> _Exercise aim_
From the entries below, return only the lines starting at the one that contains "C1: 680pF (GND, SEL1) -> 6.8nF (GND, SEL1)" and ending at the one that contains "U9: NAND (in", exactly as they stand.

Change detection data:
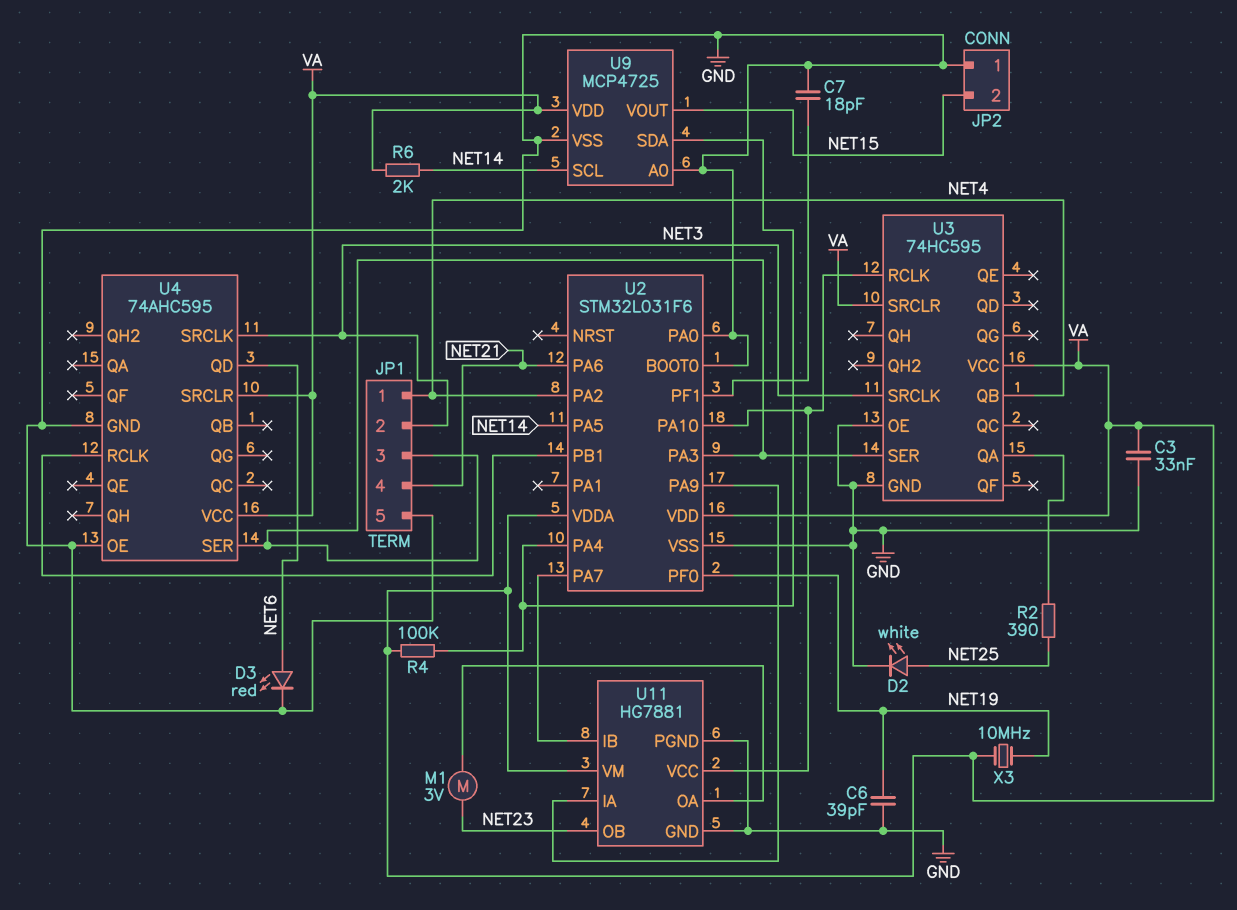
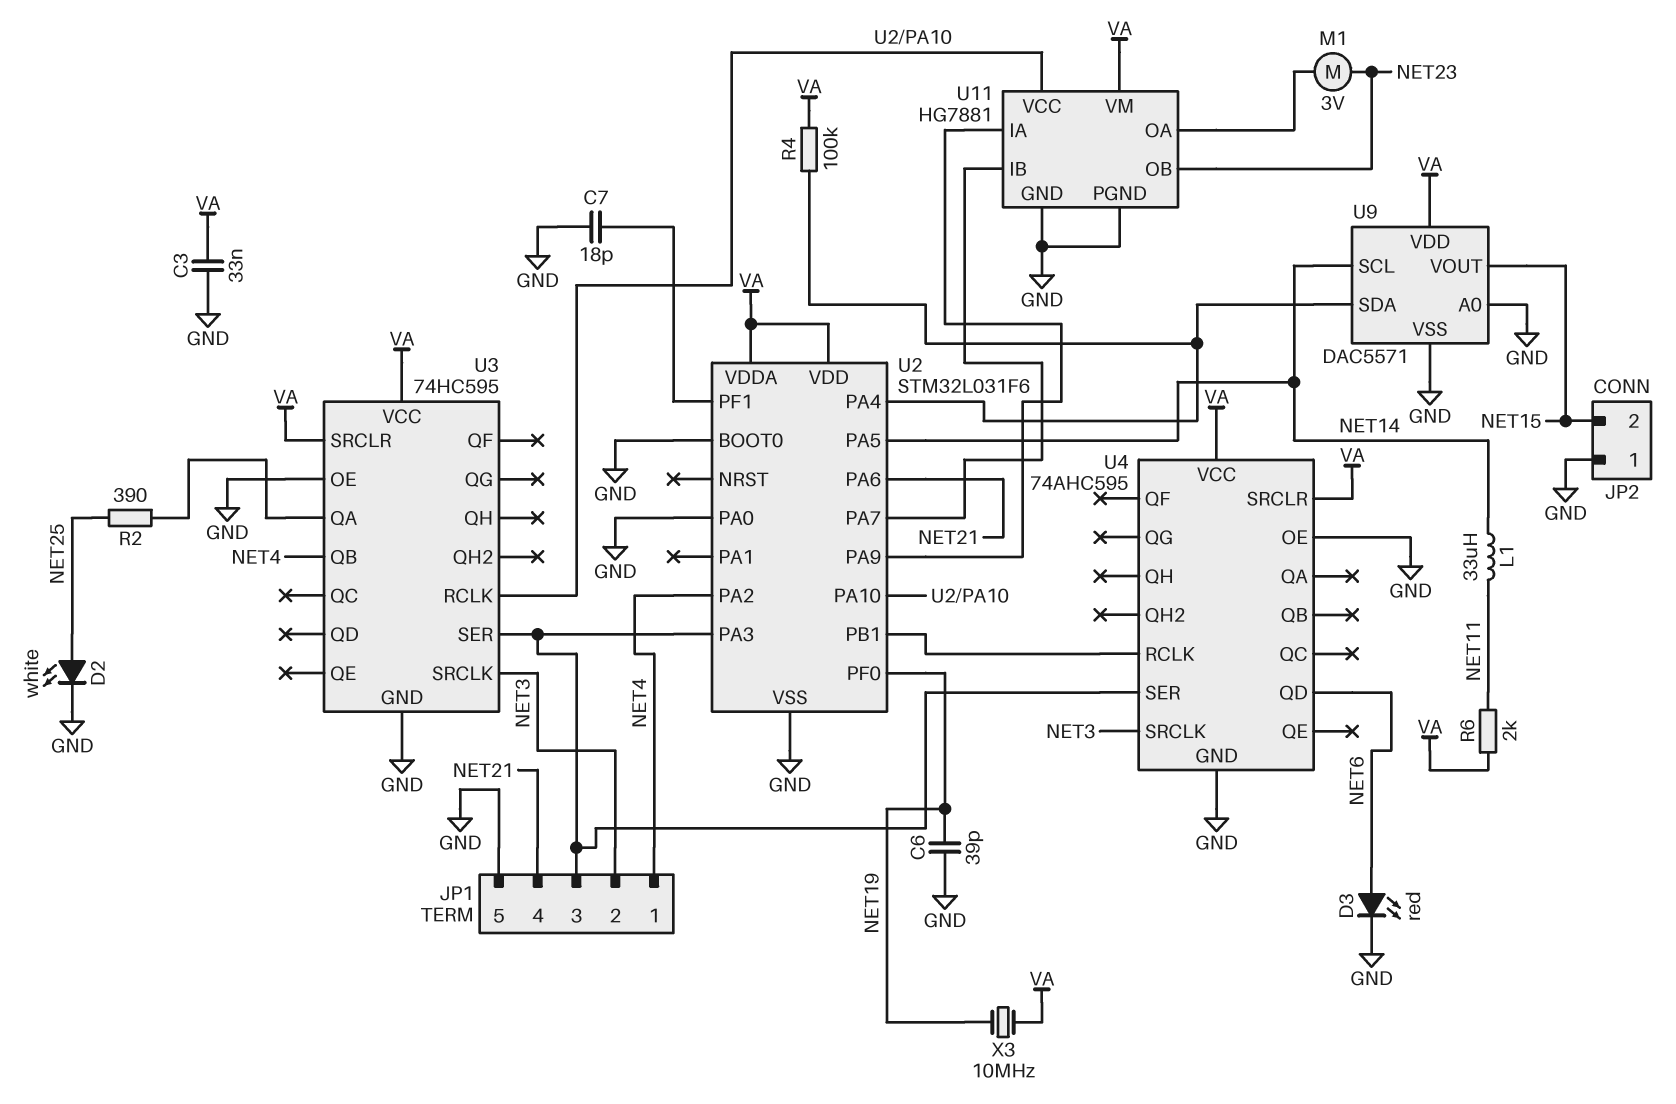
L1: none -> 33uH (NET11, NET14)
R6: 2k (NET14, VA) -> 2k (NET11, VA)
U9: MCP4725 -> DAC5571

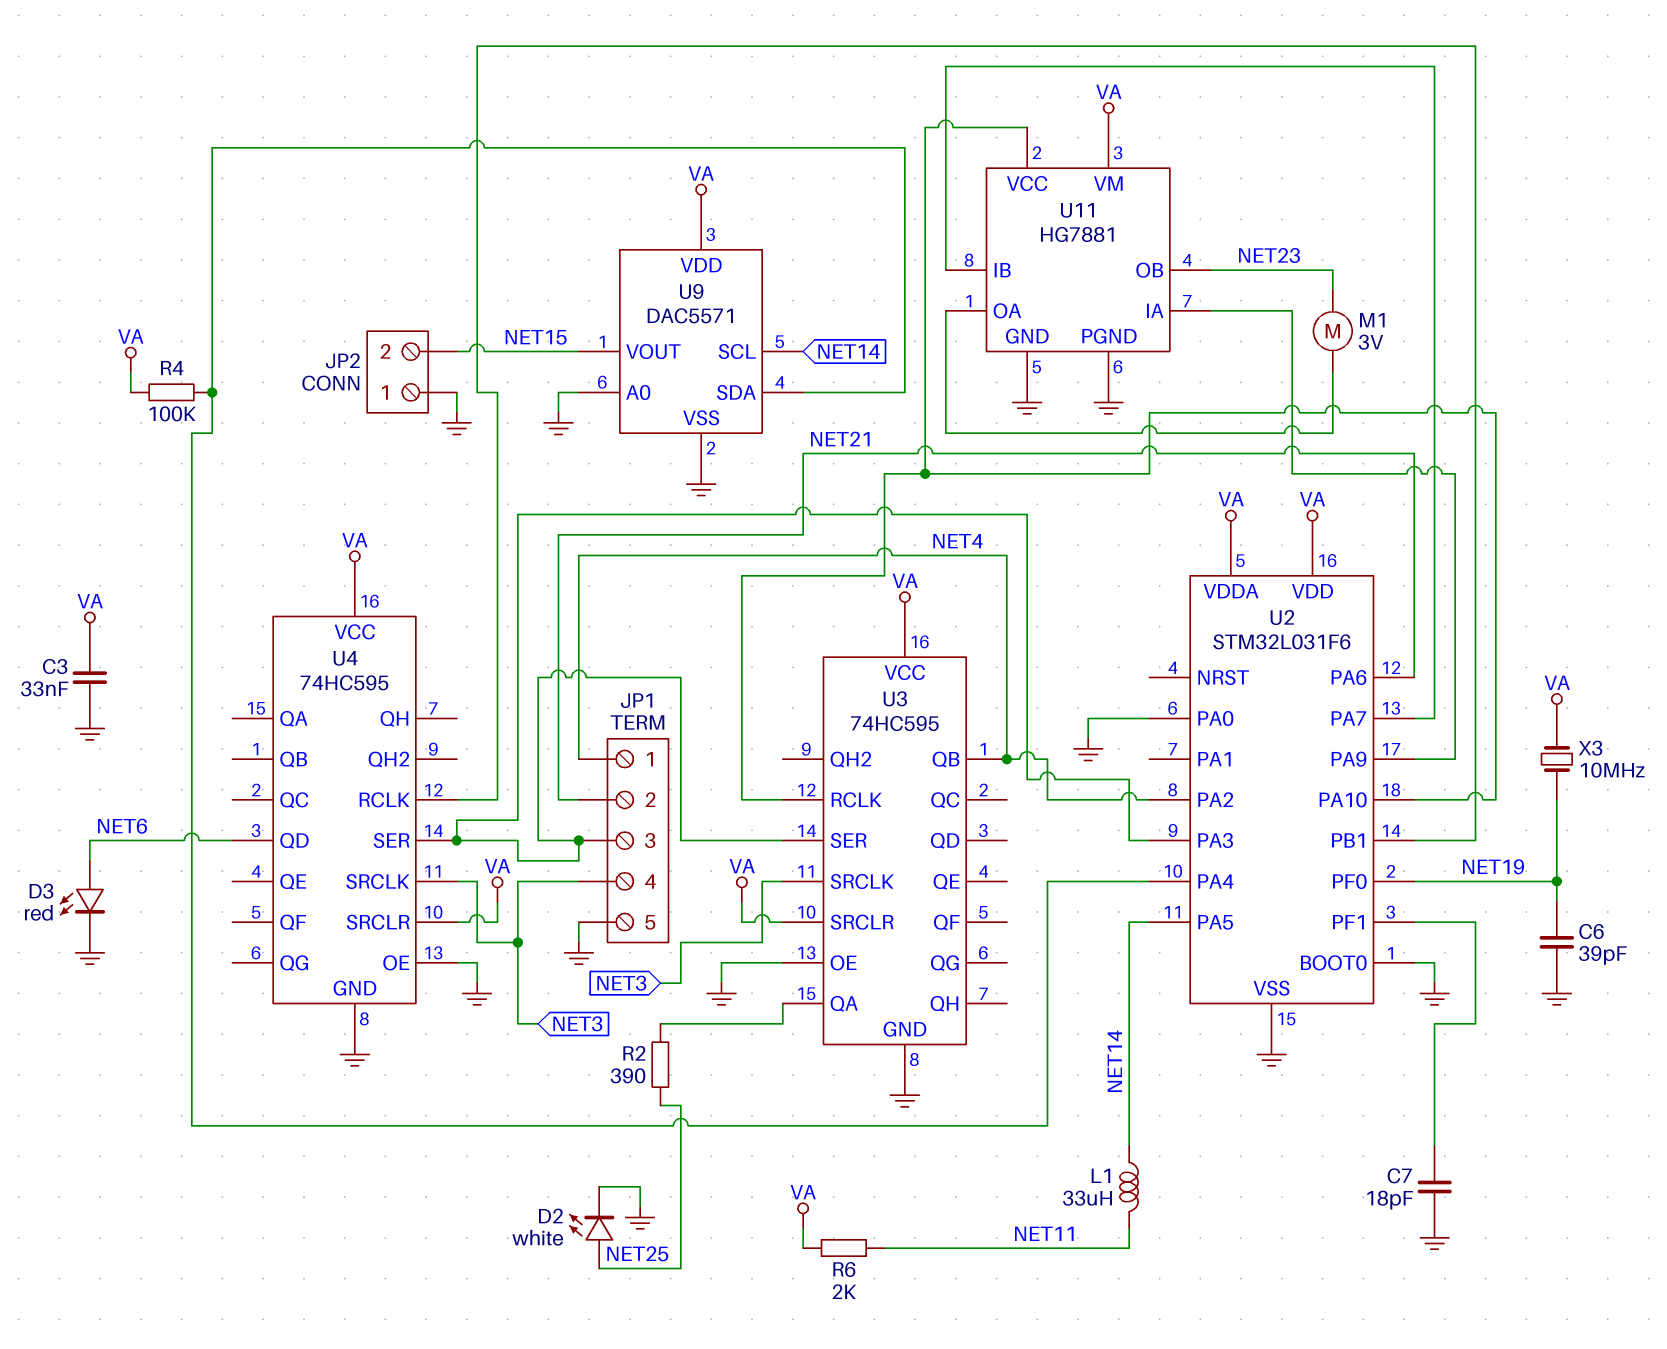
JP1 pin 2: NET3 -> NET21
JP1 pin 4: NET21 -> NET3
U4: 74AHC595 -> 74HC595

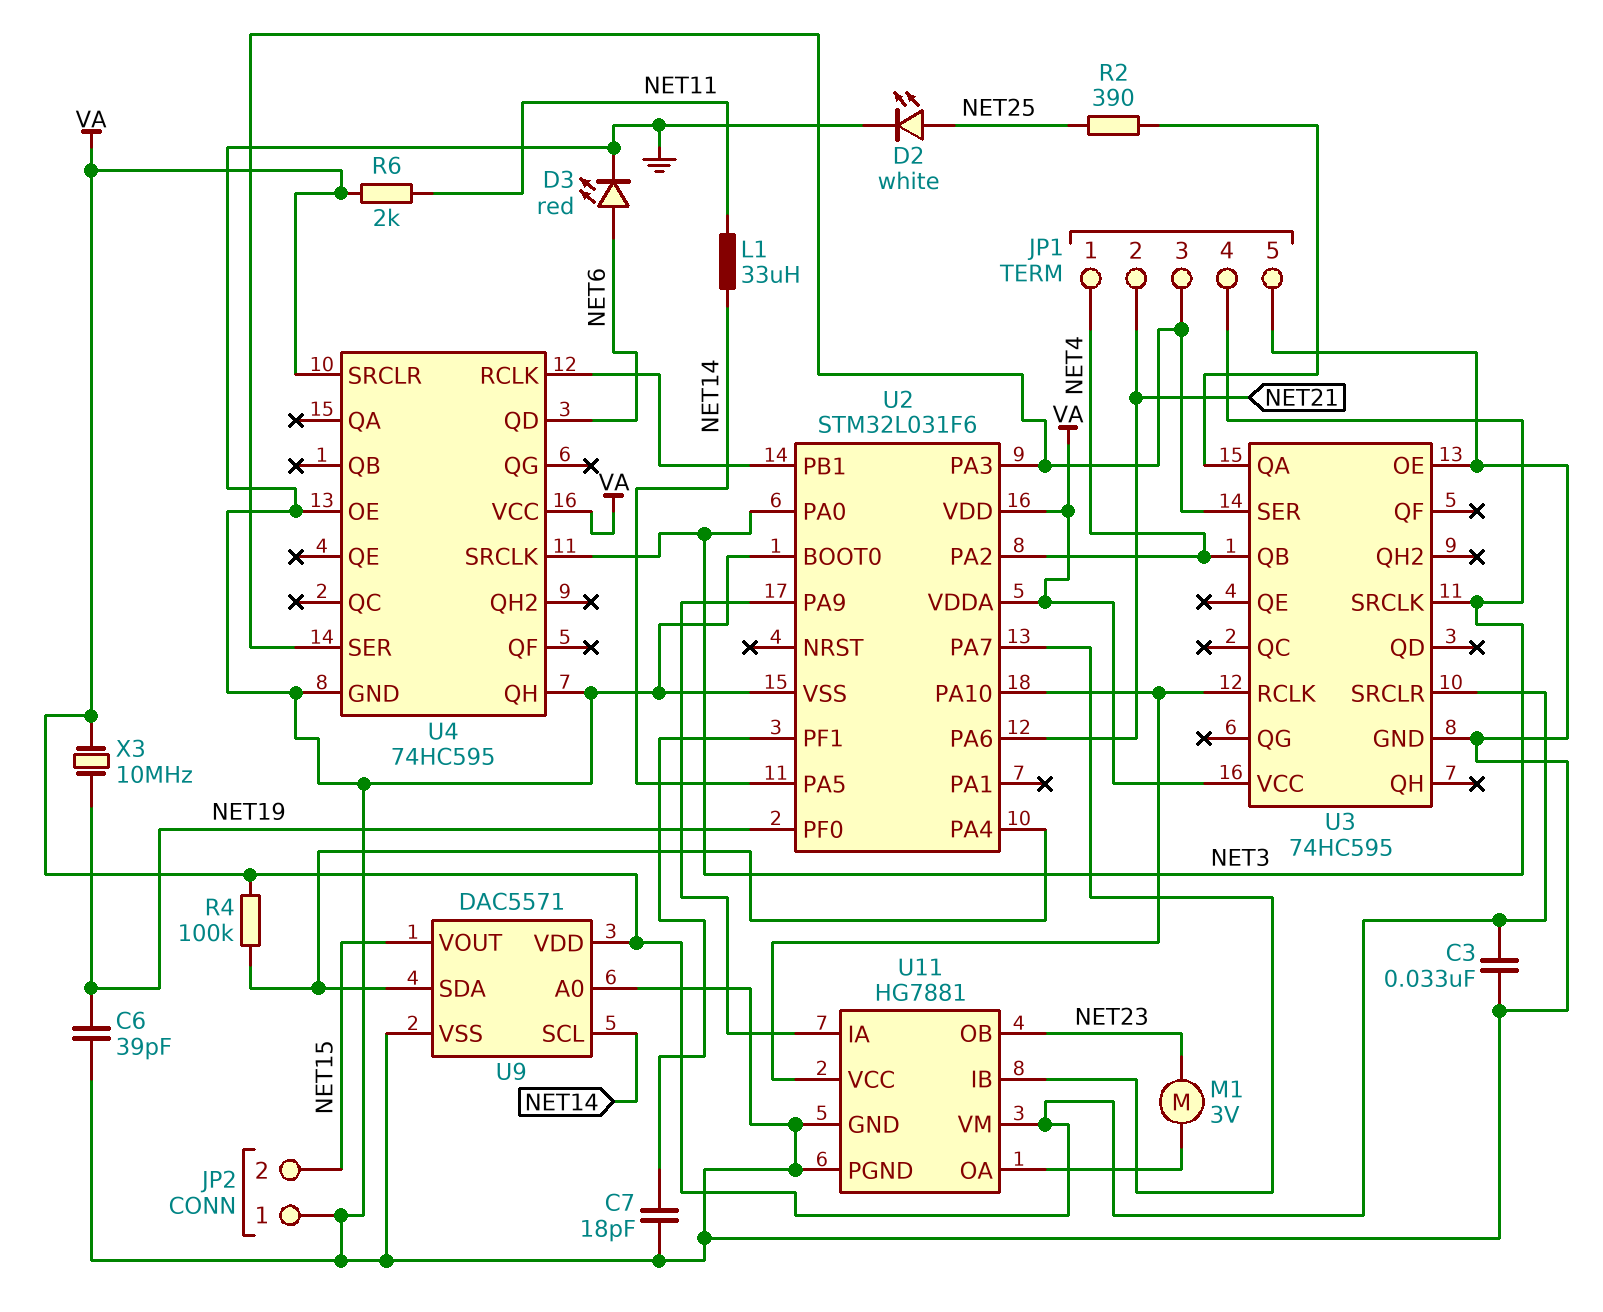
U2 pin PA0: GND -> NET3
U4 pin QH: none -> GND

* * *

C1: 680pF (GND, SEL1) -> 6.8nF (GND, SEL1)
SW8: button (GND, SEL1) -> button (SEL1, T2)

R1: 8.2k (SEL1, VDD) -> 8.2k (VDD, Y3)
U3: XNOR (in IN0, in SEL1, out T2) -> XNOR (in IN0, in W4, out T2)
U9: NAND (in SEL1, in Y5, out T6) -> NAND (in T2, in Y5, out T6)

> _Result_
C1: 680pF (GND, SEL1) -> 6.8nF (GND, SEL1)
SW8: button (GND, SEL1) -> button (SEL1, T2)

R1: 8.2k (SEL1, VDD) -> 8.2k (VDD, Y3)
U3: XNOR (in IN0, in SEL1, out T2) -> XNOR (in IN0, in W4, out T2)
U9: NAND (in SEL1, in Y5, out T6) -> NAND (in T2, in Y5, out T6)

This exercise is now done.